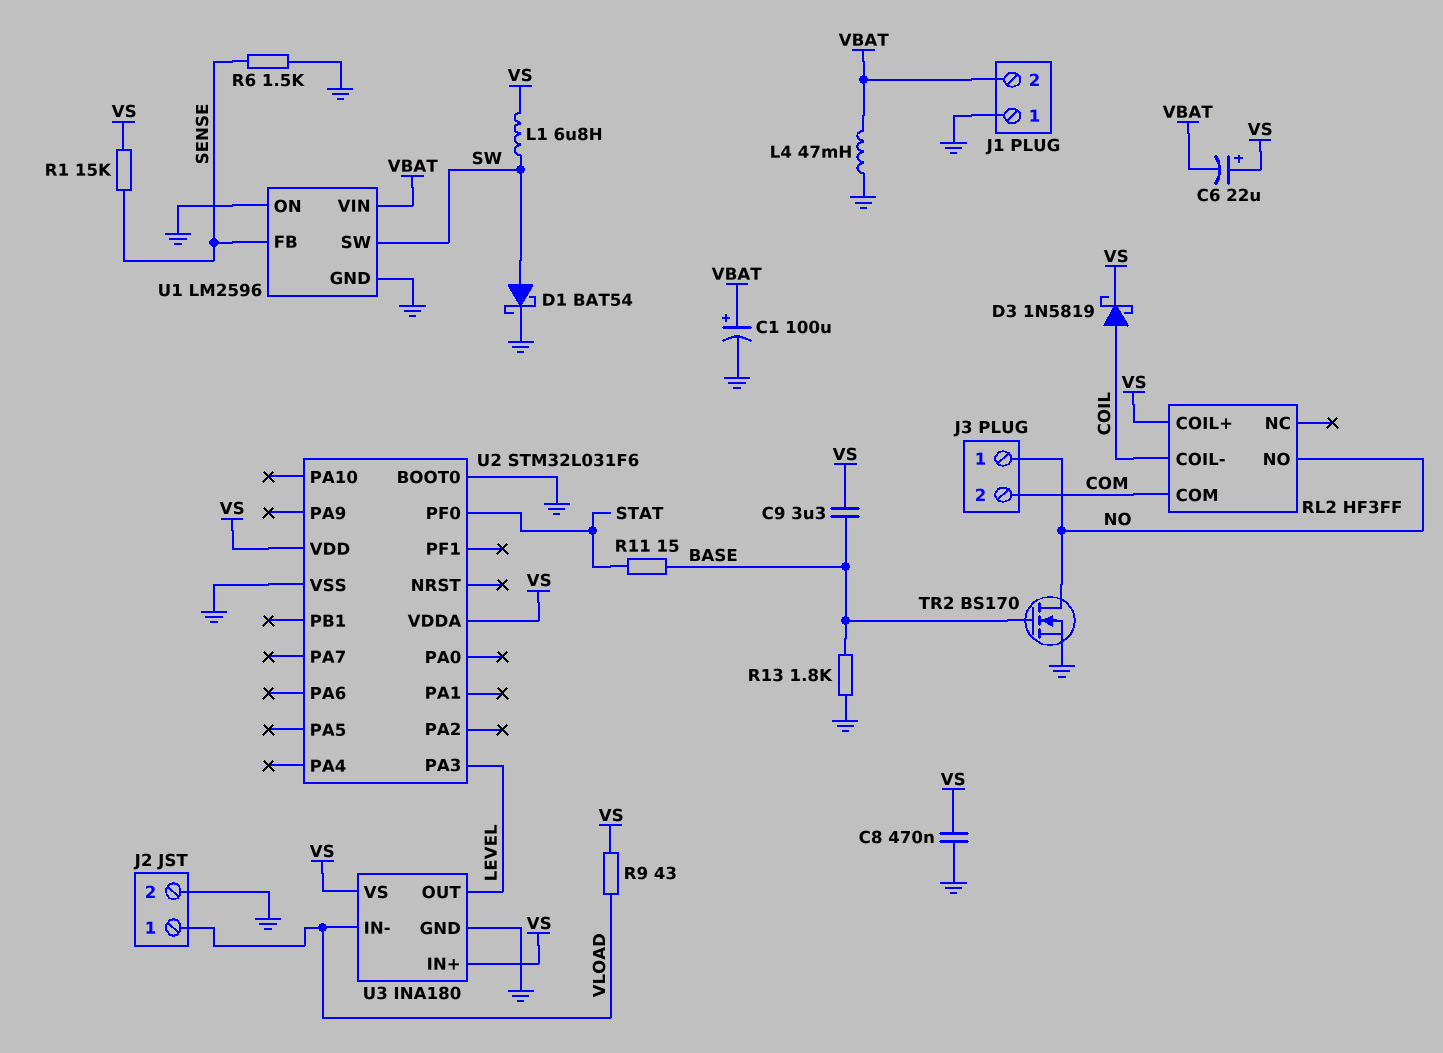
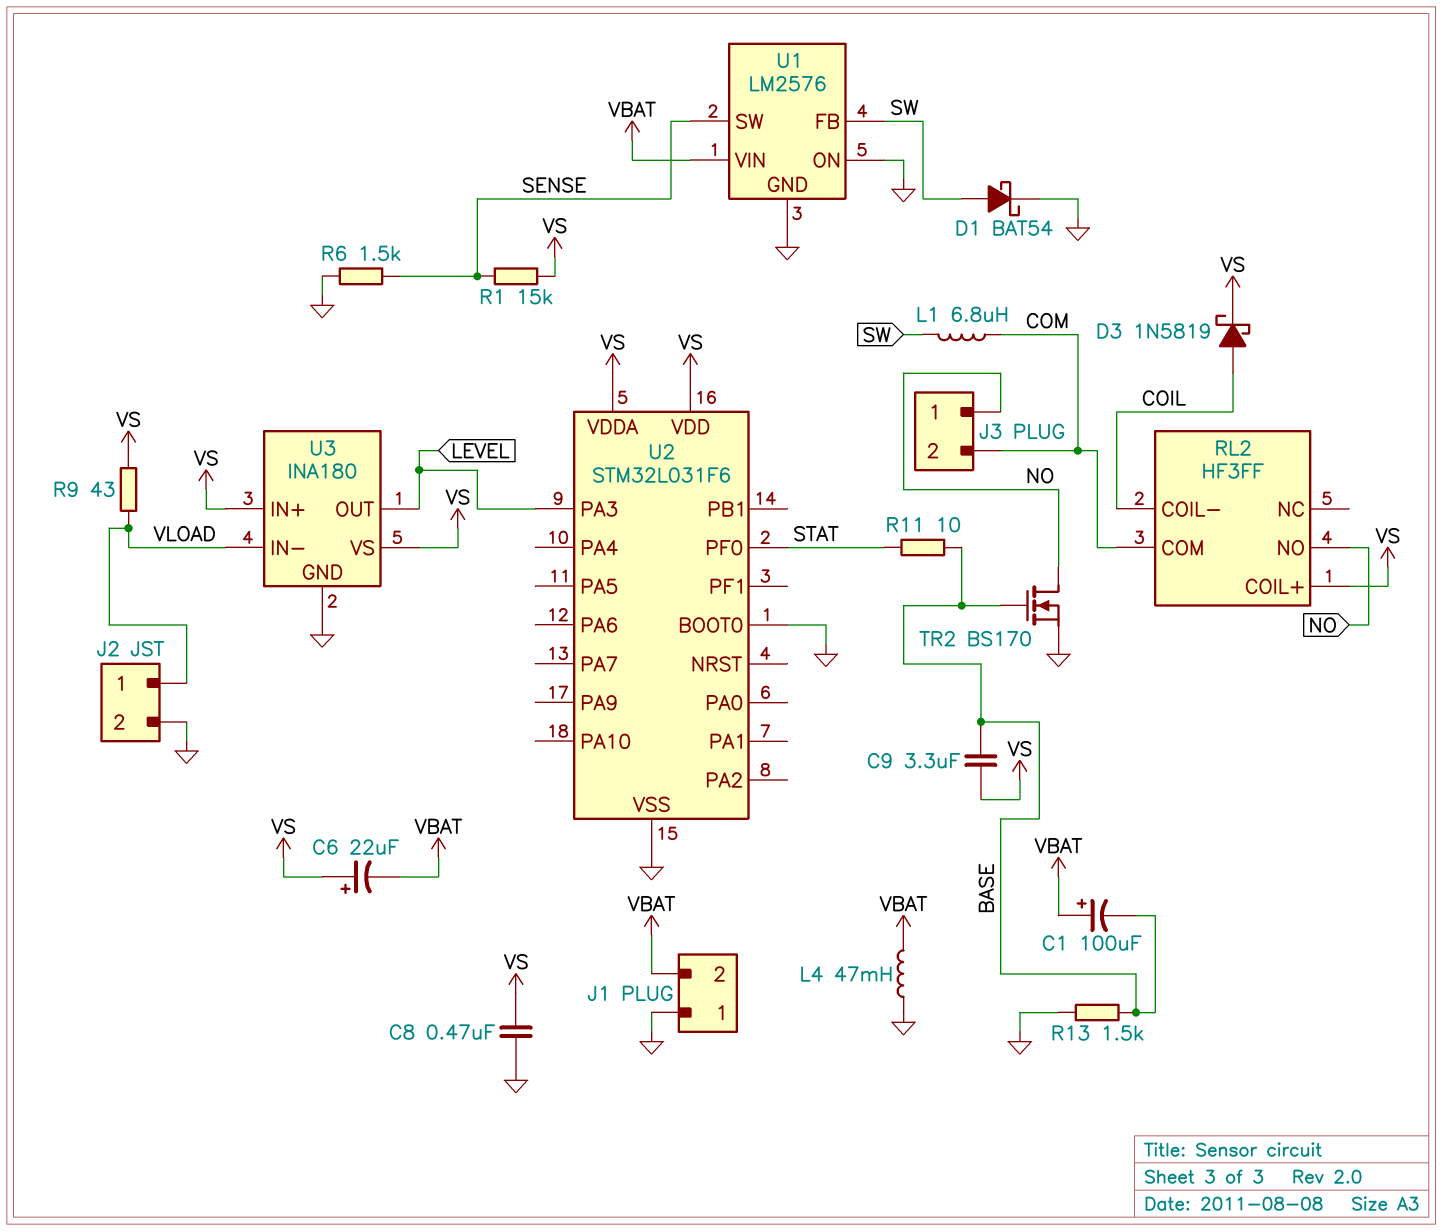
C1: 100uF (plus VBAT, minus GND) -> 100uF (plus VBAT, minus BASE)
L1: 6.8uH (SW, VS) -> 6.8uH (COM, SW)
R11: 15 (BASE, STAT) -> 10 (BASE, STAT)
R13: 1.8k (BASE, GND) -> 1.5k (BASE, GND)
U1: LM2596 -> LM2576
U1 pin FB: SENSE -> SW
U1 pin SW: SW -> SENSE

::::

Only one stretch of the data is wanted: the lines from the one with "R11: 15 (BASE, STAT) -> 10 (BASE, STAT)" through the last, repeated exactly.

R11: 15 (BASE, STAT) -> 10 (BASE, STAT)
R13: 1.8k (BASE, GND) -> 1.5k (BASE, GND)
U1: LM2596 -> LM2576
U1 pin FB: SENSE -> SW
U1 pin SW: SW -> SENSE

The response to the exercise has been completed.